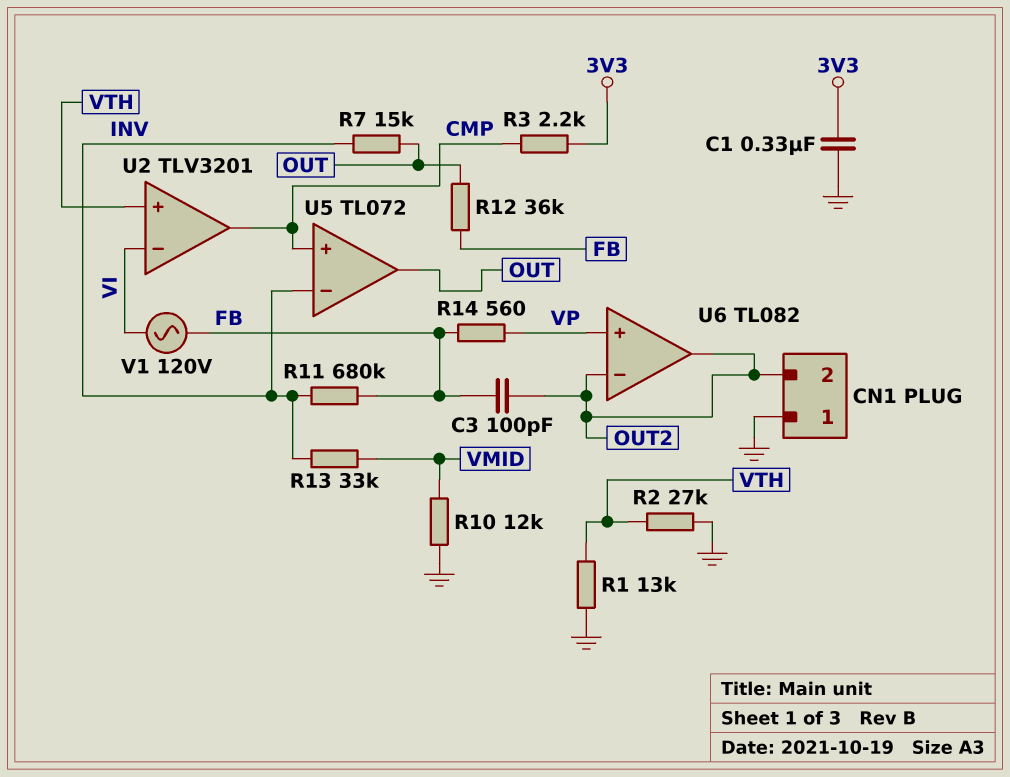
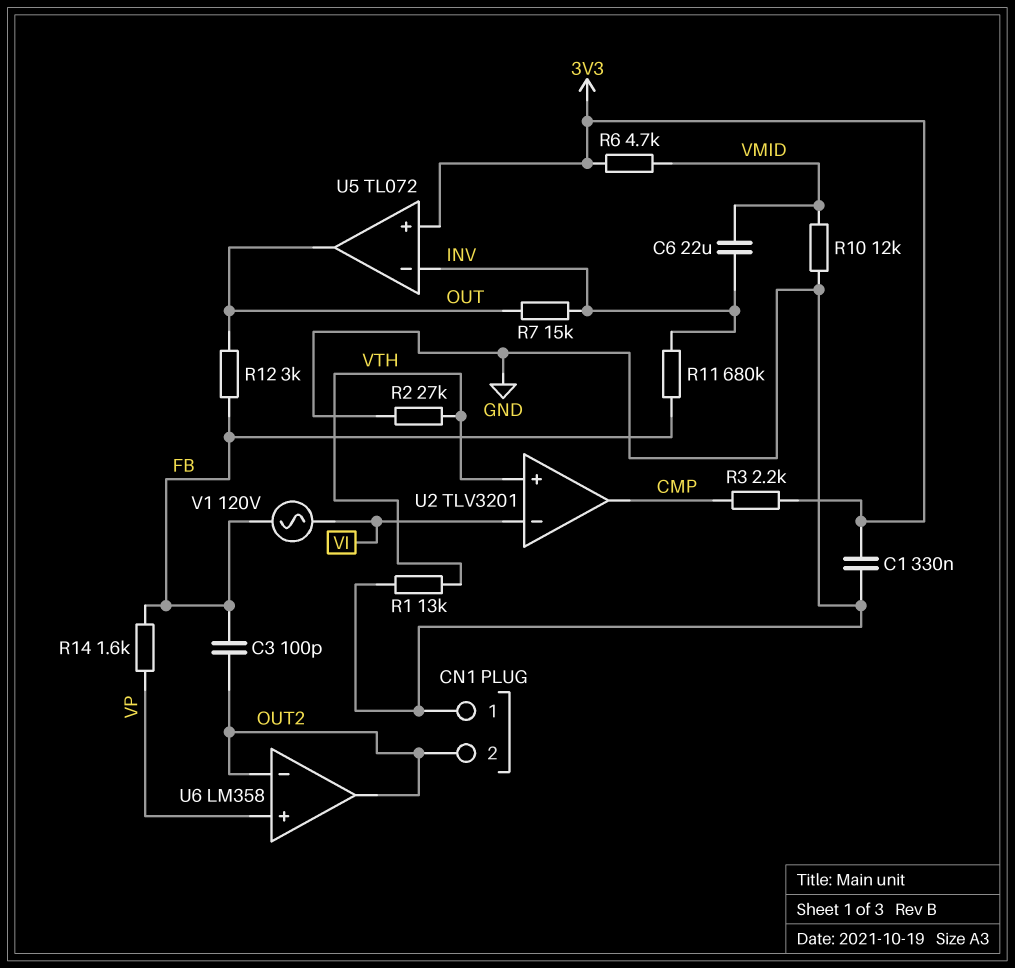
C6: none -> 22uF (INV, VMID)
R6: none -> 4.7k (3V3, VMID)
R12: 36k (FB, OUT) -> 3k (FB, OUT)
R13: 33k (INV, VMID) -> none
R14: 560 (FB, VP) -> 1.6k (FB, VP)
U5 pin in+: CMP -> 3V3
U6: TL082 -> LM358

··········

Looking at the data above, report how many of its lines include the word "VMID". The number alone is the answer.

* SOLUTION FOR THIS PROBLEM
3